Problem statement - Search the entries below for the word "minus" and copy each line that has it.

The data -
--------
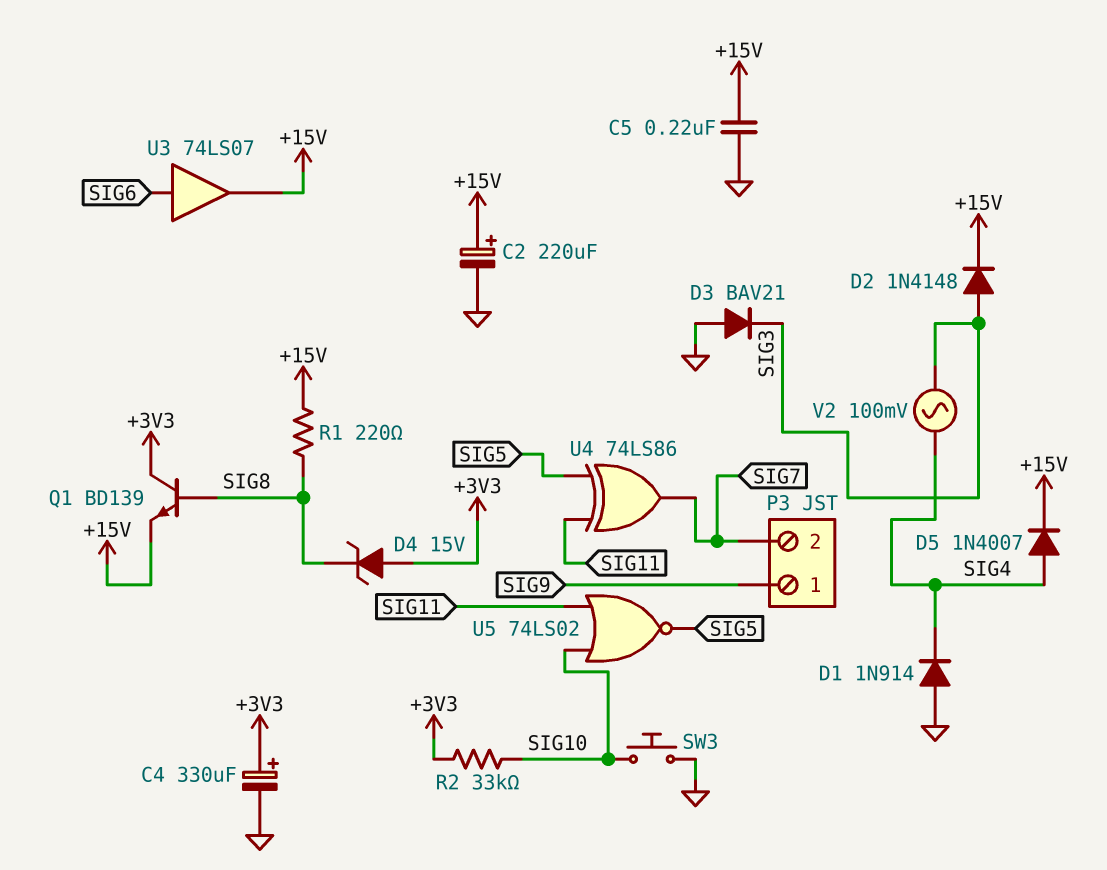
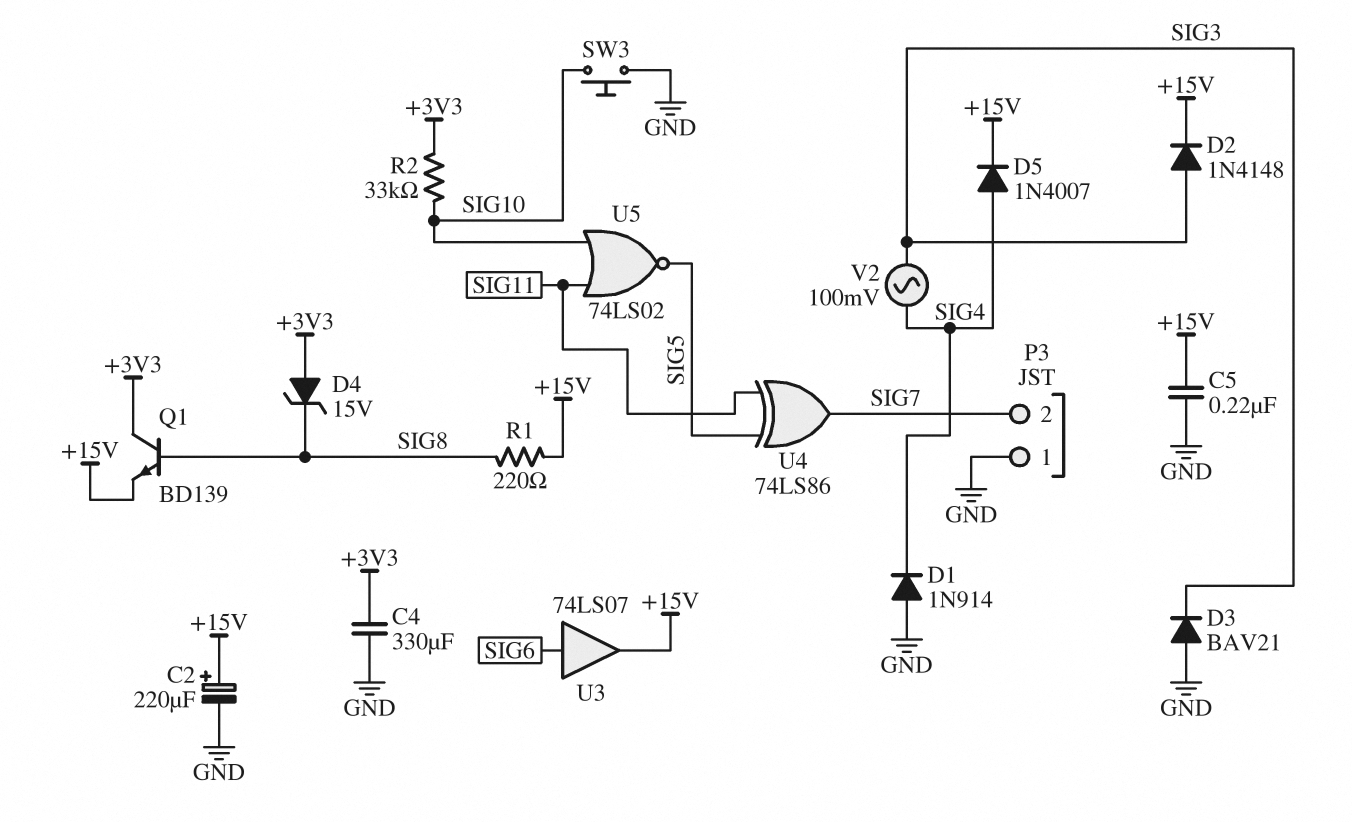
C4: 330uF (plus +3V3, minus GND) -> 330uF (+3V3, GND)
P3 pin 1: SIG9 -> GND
--------
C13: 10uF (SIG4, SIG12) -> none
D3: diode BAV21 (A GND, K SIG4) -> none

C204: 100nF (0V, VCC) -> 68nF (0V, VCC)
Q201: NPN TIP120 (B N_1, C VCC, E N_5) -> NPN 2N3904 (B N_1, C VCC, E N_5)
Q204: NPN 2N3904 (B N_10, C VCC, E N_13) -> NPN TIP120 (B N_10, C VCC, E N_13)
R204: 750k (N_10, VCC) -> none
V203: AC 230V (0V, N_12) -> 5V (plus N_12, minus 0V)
--------
Your solution -
C4: 330uF (plus +3V3, minus GND) -> 330uF (+3V3, GND)
V203: AC 230V (0V, N_12) -> 5V (plus N_12, minus 0V)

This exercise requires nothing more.